WHAT THE EXERCISE ASKS: Set down the line that contains "(223, 167) = (544, 446): yellow" and every line after it to the end of the entries, exactly as they stand and nothing more.

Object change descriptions
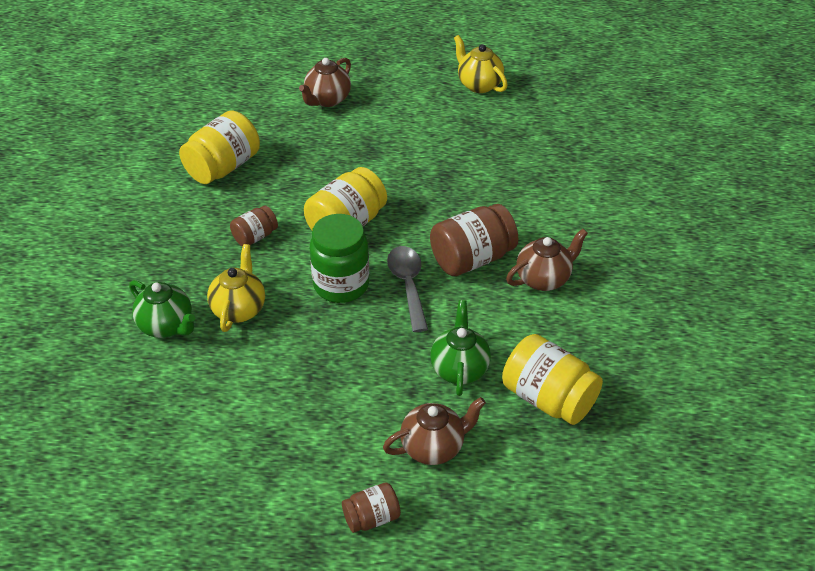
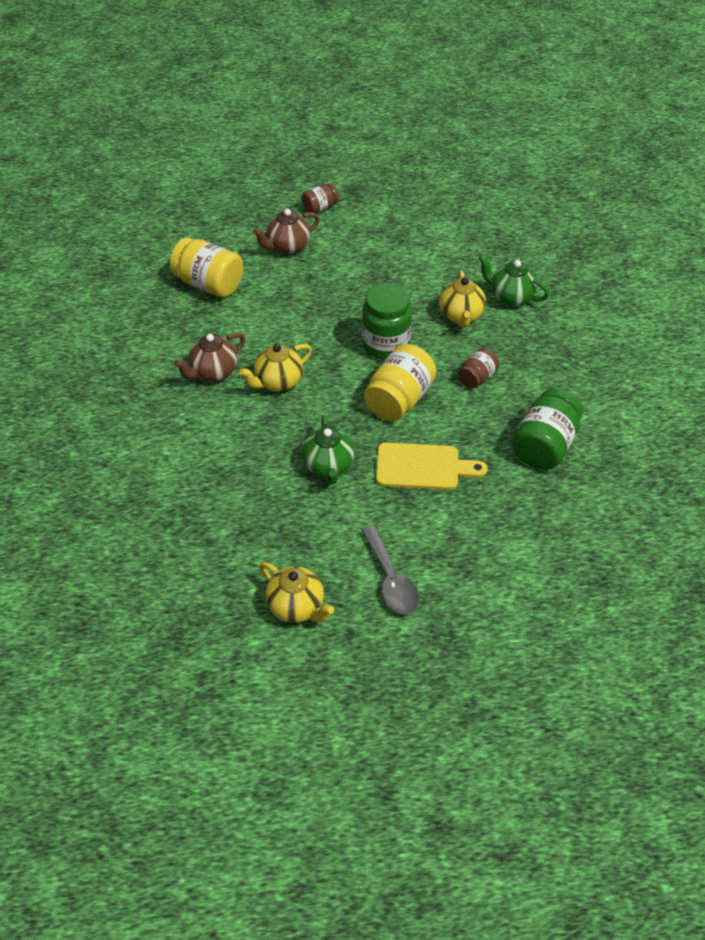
camera: 170 degrees right, 5 degrees up
(223, 167) = (544, 446): yellow jar -> green jar
(327, 100) = (473, 554): brown teapot -> none
(345, 163) = (423, 467): none -> yellow cutting board
(408, 285) = (329, 352): grey spoon -> grey spoon (391, 580)
(459, 368) = (277, 295): green teapot -> green teapot (328, 466)
(472, 258) = (278, 382): brown jar -> yellow teapot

RESPONSE:
(223, 167) = (544, 446): yellow jar -> green jar
(327, 100) = (473, 554): brown teapot -> none
(345, 163) = (423, 467): none -> yellow cutting board
(408, 285) = (329, 352): grey spoon -> grey spoon (391, 580)
(459, 368) = (277, 295): green teapot -> green teapot (328, 466)
(472, 258) = (278, 382): brown jar -> yellow teapot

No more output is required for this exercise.